***** Data

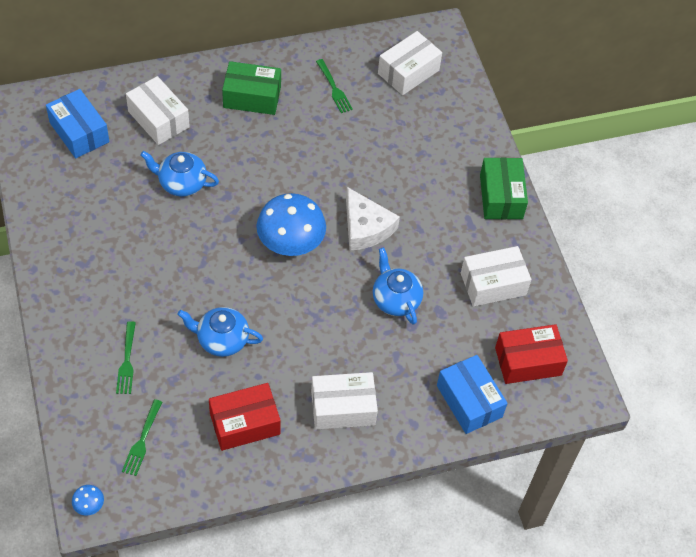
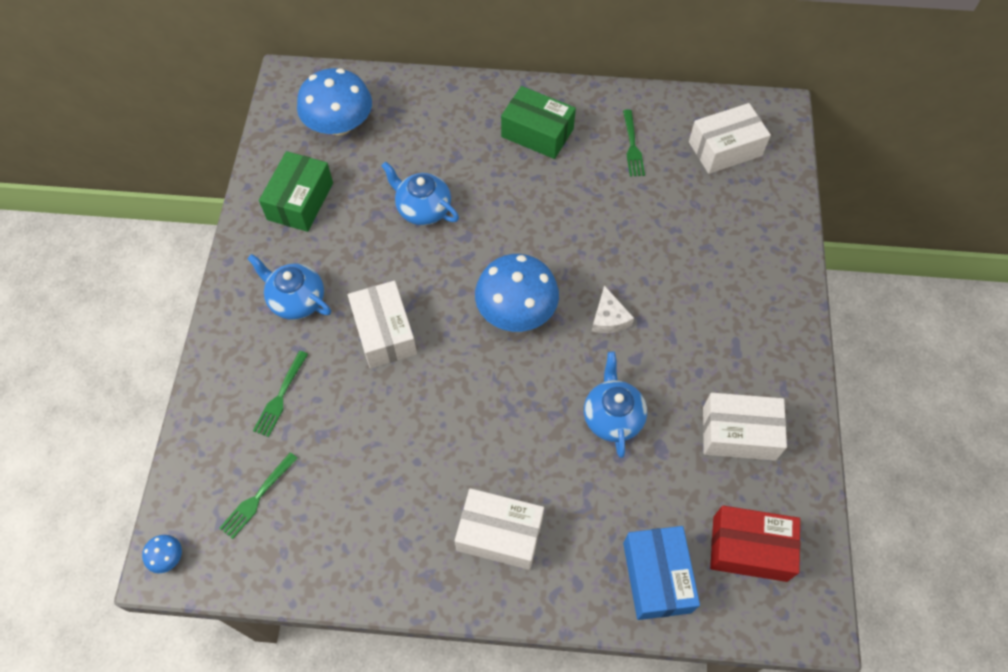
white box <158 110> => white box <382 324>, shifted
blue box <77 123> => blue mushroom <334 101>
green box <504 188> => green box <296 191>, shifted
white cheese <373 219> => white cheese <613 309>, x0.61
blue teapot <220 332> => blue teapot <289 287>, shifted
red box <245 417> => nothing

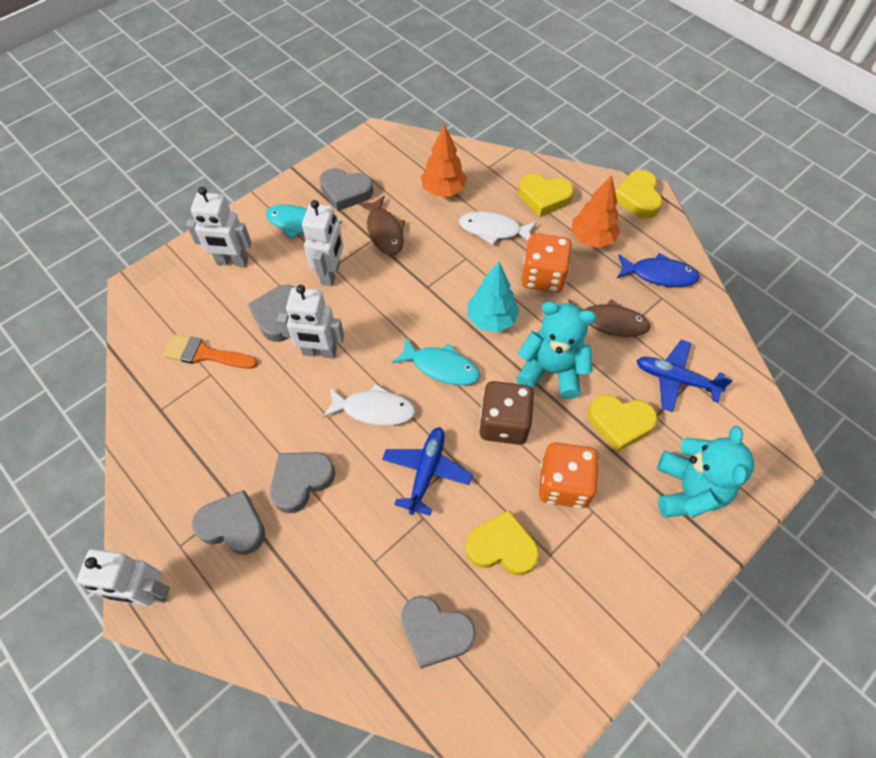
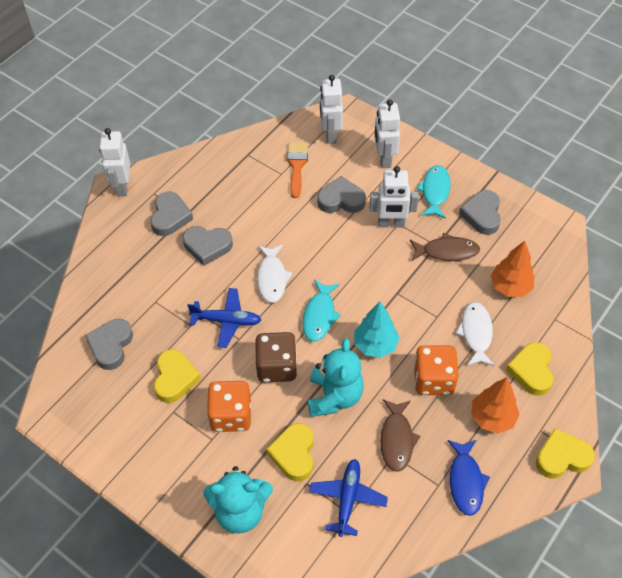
brown fish <381 225> => brown fish <445 247>, 150 degrees counterclockwise
white robot <310 322> => white robot <331 109>, shifted
grey heart <302 482> => grey heart <208 246>, 150 degrees clockwise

**********

What is expected: Take each line above that holds the string "degrees" and copy it.

Answer to this exercise:
brown fish <381 225> => brown fish <445 247>, 150 degrees counterclockwise
grey heart <302 482> => grey heart <208 246>, 150 degrees clockwise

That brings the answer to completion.